Multi-step shape changes
****

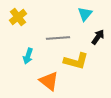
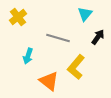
gray line: rotated 20 degrees clockwise
yellow L-shape: moved 6 px down; rotated 115 degrees clockwise
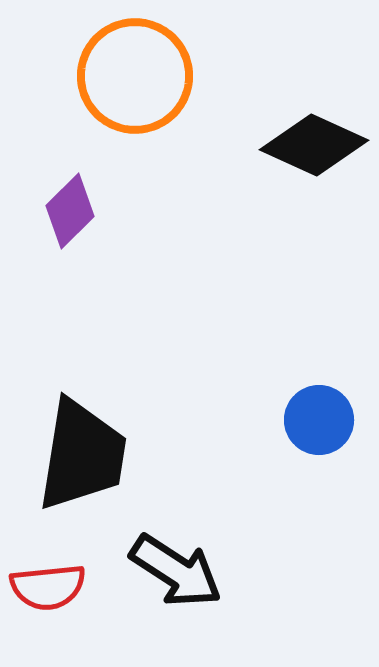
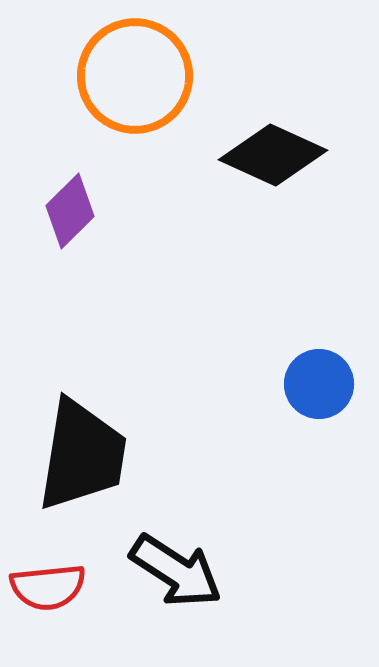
black diamond: moved 41 px left, 10 px down
blue circle: moved 36 px up
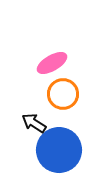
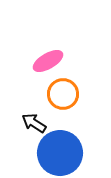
pink ellipse: moved 4 px left, 2 px up
blue circle: moved 1 px right, 3 px down
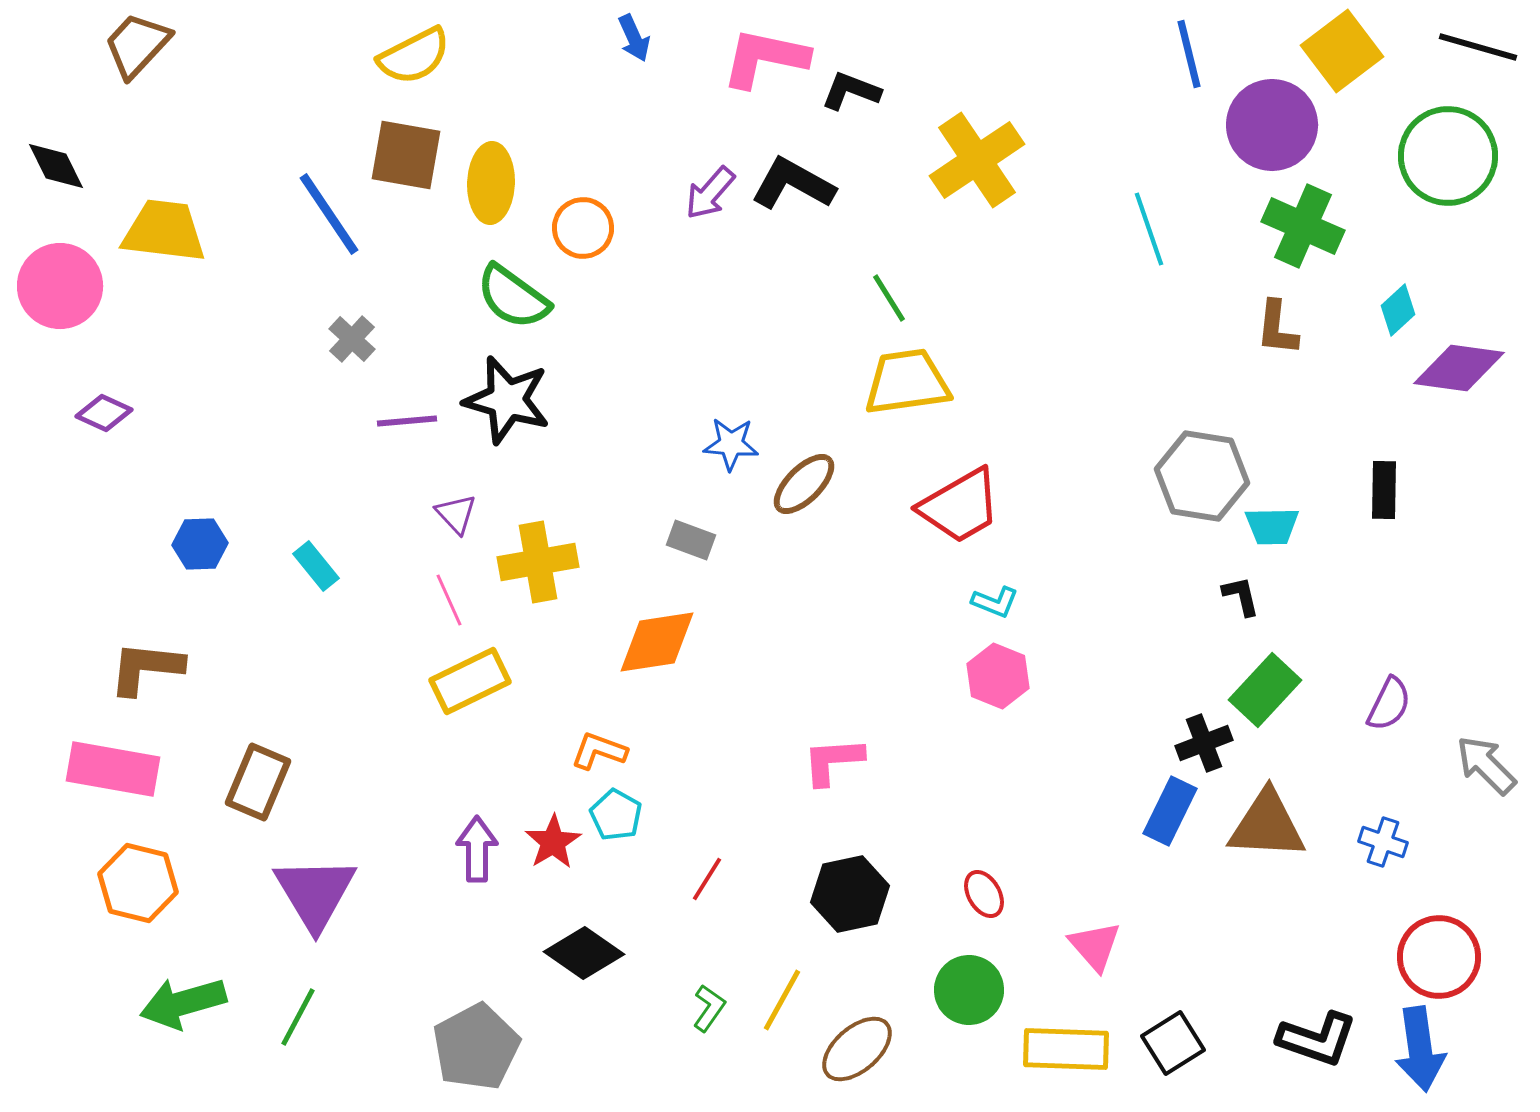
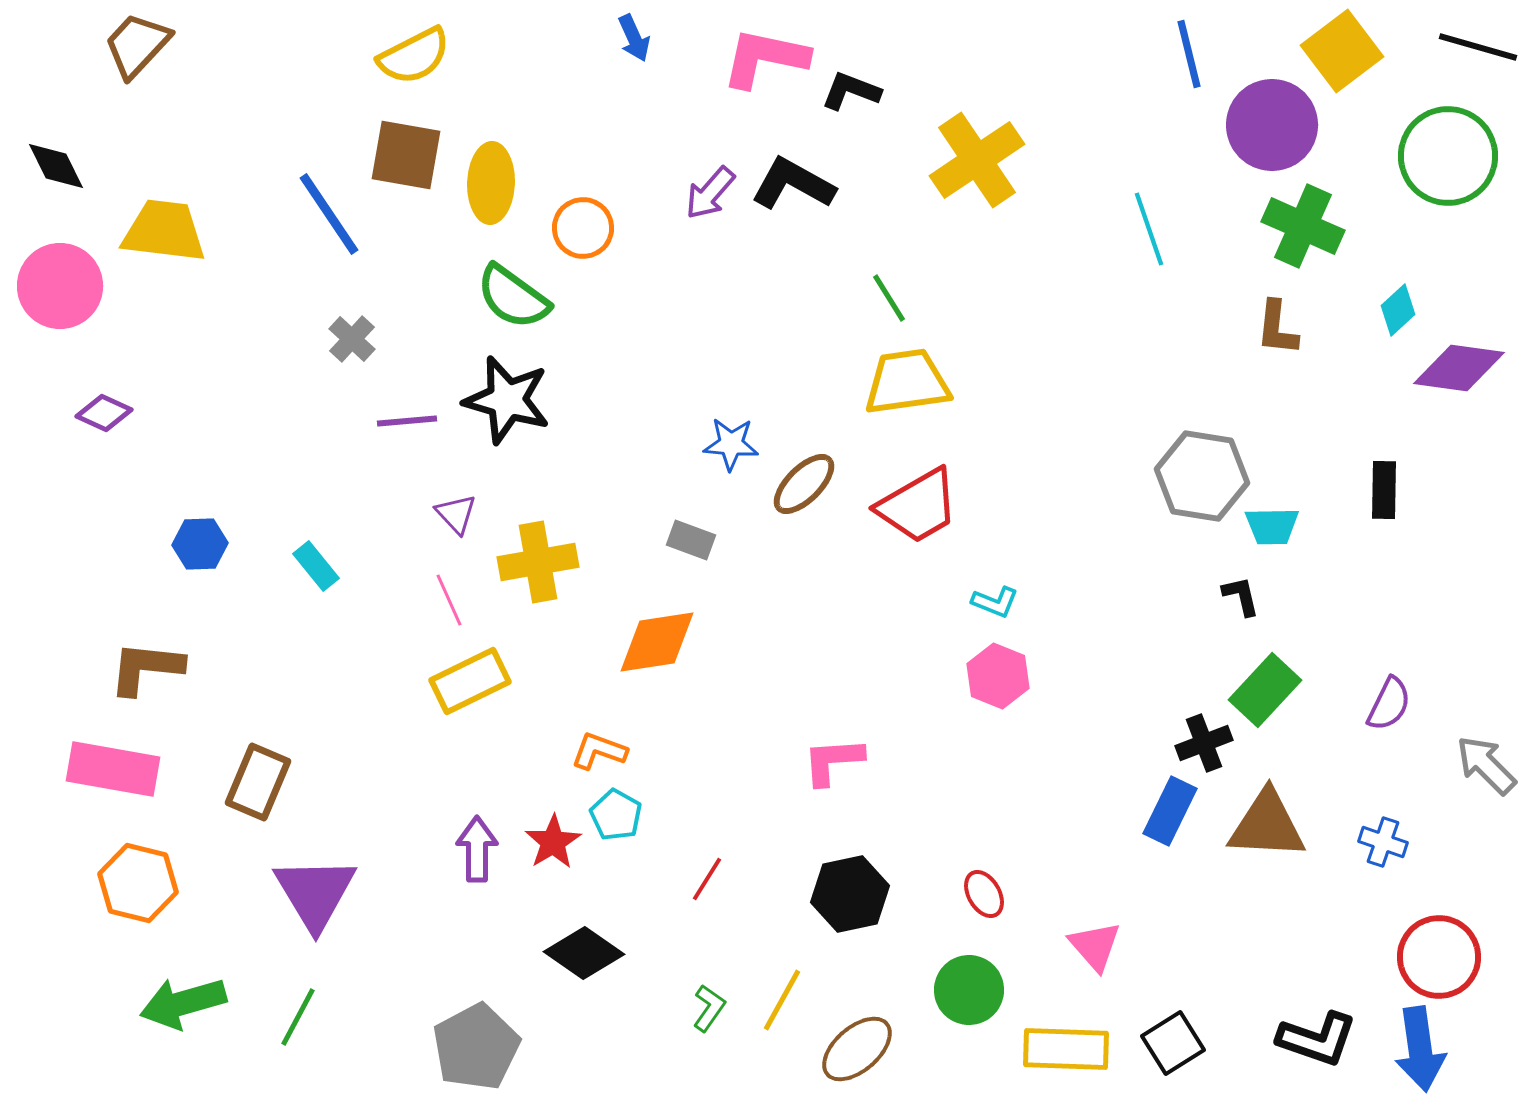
red trapezoid at (960, 506): moved 42 px left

****

THE PROBLEM: The records above should be reproduced exactly, with the pictures omitted.

PROBLEM SOLUTION:
gray line: rotated 20 degrees clockwise
yellow L-shape: moved 6 px down; rotated 115 degrees clockwise
black diamond: moved 41 px left, 10 px down
blue circle: moved 36 px up
pink ellipse: moved 4 px left, 2 px up
blue circle: moved 1 px right, 3 px down
red trapezoid at (960, 506): moved 42 px left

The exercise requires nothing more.